▶ [MATERIAL TO PROCESS]:
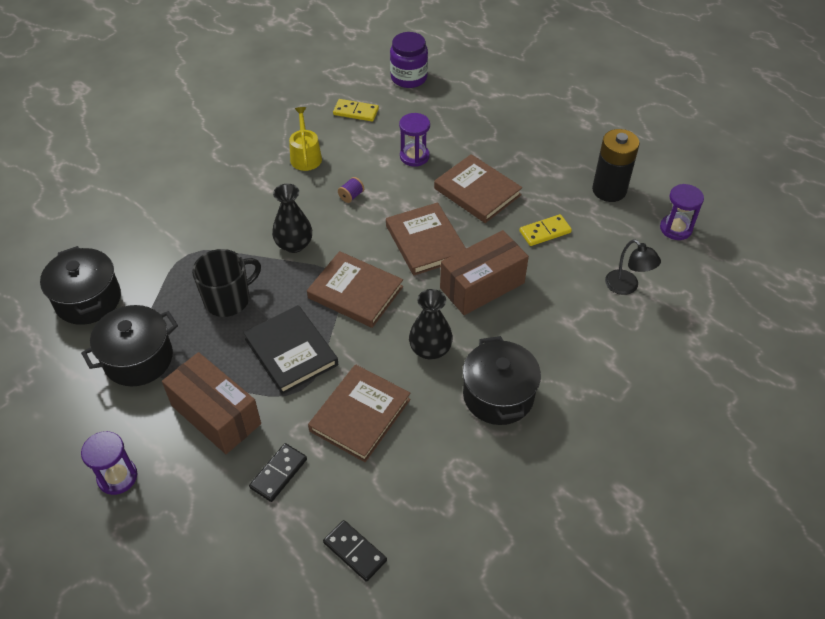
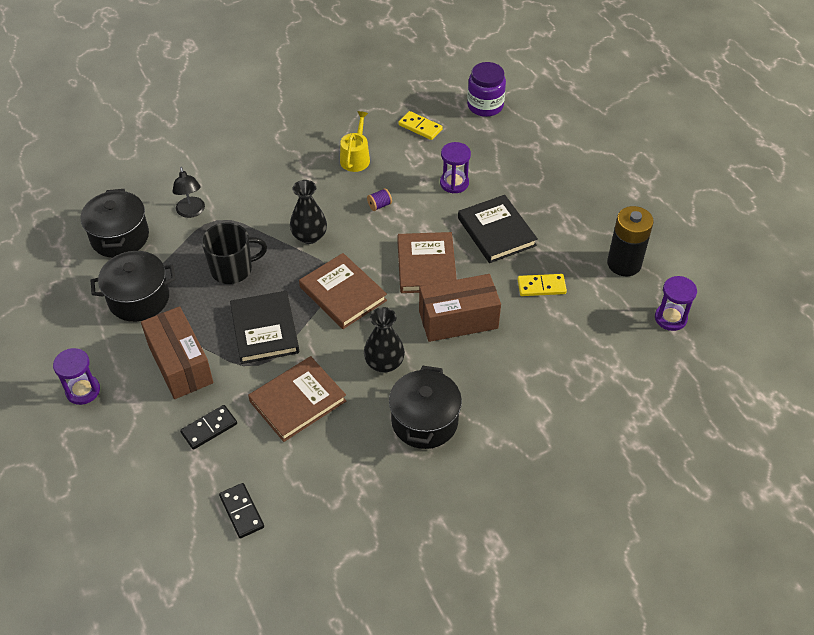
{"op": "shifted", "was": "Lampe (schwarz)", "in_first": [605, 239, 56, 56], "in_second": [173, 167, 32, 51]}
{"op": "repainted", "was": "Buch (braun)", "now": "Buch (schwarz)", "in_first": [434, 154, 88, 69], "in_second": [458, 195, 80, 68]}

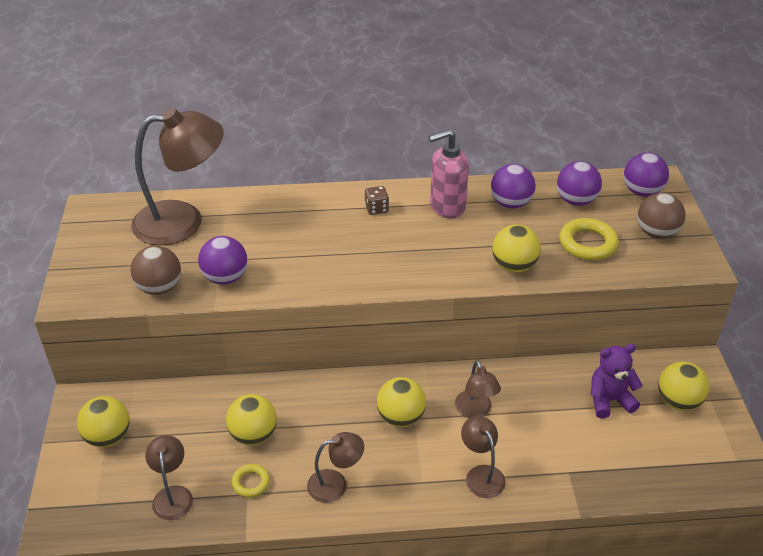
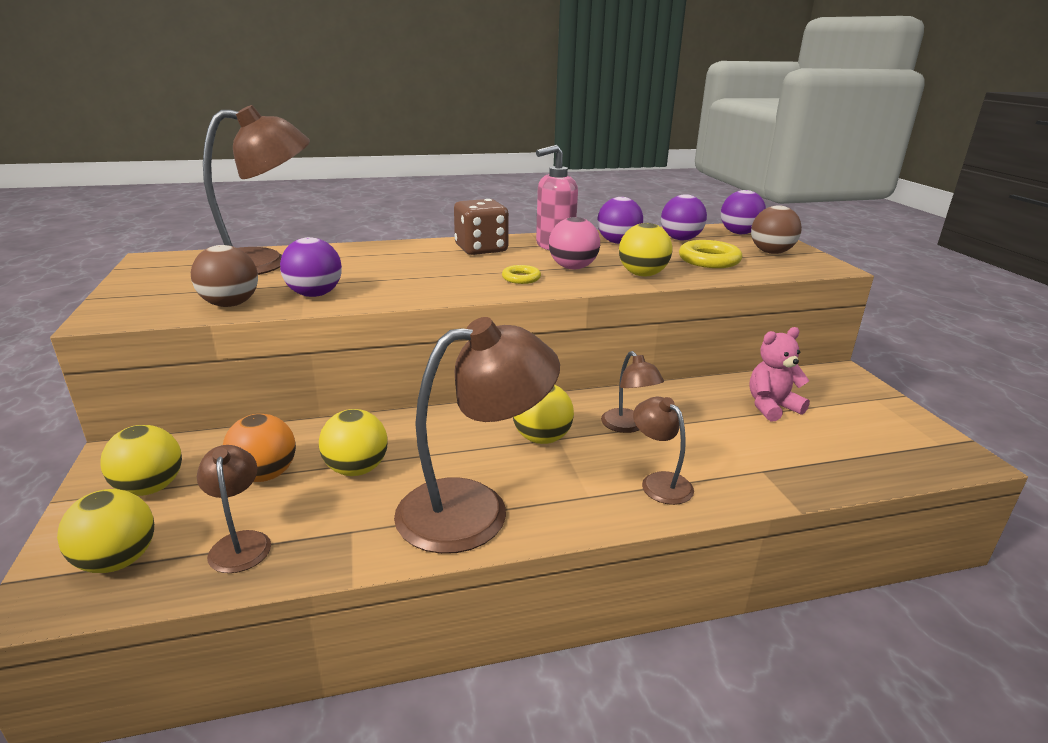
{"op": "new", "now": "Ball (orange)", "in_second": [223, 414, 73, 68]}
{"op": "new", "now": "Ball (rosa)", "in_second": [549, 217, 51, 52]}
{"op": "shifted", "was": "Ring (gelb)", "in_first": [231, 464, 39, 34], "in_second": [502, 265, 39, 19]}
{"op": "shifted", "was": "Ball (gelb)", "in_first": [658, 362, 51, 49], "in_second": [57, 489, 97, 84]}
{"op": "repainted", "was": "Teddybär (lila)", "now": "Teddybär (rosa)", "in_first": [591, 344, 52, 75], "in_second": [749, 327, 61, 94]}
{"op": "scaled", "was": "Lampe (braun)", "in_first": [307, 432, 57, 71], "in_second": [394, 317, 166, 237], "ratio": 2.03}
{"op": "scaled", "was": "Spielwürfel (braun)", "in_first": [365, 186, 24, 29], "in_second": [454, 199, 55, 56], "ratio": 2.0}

▶ [WHAT YOU WILL DO]: Look over the entries above and tally the lines containing the string "gelb"; the answer is that total only.

▶ [TASK SOLUTION]: 2